Task »
Report the lines of the material that carry the string "cupcake".

Record extracts »
**********

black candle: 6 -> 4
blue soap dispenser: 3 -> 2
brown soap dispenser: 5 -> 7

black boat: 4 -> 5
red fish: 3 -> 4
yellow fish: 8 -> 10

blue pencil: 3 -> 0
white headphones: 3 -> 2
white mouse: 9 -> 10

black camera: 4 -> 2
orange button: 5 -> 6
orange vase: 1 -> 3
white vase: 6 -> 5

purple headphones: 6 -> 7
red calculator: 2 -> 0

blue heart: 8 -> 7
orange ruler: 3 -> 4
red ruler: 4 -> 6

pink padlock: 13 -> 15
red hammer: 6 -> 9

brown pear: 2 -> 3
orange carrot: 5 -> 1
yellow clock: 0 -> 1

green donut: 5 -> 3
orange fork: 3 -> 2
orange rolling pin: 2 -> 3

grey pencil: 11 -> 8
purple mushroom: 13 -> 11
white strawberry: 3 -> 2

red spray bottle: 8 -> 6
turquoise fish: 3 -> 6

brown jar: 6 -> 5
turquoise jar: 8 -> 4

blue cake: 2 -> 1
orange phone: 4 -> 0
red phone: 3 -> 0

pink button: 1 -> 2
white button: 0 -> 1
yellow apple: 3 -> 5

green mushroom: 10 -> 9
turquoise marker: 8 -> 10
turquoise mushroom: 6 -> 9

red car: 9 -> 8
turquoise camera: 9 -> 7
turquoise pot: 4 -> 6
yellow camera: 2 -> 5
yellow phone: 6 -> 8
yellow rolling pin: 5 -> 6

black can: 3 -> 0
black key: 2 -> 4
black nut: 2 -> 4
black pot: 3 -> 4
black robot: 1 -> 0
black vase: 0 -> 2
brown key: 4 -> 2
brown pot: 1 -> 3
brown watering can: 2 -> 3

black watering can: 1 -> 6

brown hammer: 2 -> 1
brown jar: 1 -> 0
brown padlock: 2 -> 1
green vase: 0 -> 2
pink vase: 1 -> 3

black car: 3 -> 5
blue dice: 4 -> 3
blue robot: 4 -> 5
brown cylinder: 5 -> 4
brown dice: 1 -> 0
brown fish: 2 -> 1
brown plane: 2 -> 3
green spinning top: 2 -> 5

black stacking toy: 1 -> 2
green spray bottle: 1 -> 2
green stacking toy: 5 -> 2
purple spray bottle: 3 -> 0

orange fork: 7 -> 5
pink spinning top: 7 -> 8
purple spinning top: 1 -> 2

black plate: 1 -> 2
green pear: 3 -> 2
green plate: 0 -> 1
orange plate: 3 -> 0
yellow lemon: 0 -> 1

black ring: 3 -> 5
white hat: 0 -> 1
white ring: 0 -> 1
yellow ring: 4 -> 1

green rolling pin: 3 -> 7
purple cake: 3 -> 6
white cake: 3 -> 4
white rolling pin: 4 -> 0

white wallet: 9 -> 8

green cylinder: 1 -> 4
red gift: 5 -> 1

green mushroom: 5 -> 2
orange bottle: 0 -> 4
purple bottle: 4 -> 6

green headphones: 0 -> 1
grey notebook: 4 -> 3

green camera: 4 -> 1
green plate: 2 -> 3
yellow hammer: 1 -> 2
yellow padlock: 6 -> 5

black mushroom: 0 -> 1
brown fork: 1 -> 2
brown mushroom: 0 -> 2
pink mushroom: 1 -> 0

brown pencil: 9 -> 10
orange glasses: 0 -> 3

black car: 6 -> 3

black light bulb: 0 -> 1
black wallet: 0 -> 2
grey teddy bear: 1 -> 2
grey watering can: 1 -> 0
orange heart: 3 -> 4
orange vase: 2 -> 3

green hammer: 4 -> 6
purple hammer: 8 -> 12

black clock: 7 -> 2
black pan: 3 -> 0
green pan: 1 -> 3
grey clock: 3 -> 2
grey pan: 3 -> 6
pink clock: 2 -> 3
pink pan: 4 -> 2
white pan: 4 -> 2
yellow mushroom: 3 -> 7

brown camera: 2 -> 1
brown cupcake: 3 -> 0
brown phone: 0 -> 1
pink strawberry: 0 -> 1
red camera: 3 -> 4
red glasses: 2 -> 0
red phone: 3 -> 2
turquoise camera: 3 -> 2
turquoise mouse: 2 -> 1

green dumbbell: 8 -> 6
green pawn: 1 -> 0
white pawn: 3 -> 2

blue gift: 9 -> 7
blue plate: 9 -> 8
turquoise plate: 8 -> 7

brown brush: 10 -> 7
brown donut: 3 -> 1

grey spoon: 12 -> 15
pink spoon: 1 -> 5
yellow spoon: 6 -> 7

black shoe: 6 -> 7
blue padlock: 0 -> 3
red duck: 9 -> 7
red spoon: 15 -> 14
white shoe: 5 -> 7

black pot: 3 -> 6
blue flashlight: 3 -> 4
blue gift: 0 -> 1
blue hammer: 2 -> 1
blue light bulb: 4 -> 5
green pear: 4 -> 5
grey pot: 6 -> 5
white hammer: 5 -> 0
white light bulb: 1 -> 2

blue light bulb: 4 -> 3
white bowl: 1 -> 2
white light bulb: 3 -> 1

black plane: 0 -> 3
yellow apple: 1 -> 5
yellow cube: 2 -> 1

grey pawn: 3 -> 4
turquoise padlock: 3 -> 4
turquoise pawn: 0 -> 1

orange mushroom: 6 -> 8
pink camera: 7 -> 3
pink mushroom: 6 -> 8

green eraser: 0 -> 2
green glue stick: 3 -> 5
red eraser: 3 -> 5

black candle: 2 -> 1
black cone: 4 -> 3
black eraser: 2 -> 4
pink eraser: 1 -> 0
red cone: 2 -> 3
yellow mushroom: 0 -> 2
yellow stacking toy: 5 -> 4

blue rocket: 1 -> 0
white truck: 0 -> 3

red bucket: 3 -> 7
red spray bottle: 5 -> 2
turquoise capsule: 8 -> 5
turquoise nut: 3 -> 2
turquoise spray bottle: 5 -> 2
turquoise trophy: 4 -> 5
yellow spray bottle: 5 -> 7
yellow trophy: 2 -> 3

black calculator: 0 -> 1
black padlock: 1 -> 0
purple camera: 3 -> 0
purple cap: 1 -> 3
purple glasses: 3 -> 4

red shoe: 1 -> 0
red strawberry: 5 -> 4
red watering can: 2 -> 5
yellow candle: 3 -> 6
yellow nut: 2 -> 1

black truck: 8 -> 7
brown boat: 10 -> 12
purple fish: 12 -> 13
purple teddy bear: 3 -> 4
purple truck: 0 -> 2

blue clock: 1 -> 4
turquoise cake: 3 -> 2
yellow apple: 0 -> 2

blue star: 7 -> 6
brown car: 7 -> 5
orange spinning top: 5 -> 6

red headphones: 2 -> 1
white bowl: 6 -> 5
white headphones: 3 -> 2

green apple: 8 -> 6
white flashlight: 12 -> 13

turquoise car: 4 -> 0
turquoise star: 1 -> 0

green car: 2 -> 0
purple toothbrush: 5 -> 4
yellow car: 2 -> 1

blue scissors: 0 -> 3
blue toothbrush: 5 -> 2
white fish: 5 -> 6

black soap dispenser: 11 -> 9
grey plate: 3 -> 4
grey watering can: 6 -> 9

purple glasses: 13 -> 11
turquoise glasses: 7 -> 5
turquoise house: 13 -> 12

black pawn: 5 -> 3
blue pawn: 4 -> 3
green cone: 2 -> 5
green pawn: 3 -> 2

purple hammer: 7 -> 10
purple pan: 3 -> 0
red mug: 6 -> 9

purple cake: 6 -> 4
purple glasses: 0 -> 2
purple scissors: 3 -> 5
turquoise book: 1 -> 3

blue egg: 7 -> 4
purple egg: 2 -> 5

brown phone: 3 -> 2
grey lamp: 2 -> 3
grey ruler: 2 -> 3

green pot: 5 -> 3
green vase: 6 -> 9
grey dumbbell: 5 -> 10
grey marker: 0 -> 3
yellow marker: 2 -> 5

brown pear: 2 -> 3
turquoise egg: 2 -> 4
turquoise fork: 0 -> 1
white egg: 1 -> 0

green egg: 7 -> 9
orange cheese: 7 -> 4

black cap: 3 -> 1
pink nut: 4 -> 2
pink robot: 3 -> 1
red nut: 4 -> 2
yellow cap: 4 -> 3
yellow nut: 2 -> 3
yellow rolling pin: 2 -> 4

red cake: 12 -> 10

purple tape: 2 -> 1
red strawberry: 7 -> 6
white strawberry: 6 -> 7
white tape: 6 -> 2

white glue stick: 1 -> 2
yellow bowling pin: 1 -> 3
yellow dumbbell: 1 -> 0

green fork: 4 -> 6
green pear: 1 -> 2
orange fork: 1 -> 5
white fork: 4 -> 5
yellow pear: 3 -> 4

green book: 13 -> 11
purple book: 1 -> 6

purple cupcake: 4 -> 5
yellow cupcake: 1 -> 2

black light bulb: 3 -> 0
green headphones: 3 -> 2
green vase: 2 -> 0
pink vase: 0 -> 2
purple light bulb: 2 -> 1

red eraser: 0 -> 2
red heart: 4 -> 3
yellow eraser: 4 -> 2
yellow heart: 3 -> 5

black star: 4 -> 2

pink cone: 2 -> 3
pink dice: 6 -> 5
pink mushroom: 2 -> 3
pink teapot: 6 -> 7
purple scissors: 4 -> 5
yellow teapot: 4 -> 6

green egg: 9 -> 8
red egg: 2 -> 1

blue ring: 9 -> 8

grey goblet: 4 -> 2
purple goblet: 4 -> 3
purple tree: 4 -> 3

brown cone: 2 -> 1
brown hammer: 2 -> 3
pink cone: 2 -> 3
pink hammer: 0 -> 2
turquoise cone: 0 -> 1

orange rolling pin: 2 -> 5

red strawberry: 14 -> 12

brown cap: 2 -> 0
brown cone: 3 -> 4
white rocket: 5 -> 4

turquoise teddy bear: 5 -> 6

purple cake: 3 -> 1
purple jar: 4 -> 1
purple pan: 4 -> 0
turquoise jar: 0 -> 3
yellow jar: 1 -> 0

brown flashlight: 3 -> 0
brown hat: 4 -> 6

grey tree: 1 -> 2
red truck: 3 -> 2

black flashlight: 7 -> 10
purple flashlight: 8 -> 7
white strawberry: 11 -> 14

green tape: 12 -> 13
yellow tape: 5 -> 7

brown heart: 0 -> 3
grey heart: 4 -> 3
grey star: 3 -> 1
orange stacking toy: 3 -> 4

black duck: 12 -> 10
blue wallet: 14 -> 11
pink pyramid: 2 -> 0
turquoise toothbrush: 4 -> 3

**********

Written response »
brown cupcake: 3 -> 0
purple cupcake: 4 -> 5
yellow cupcake: 1 -> 2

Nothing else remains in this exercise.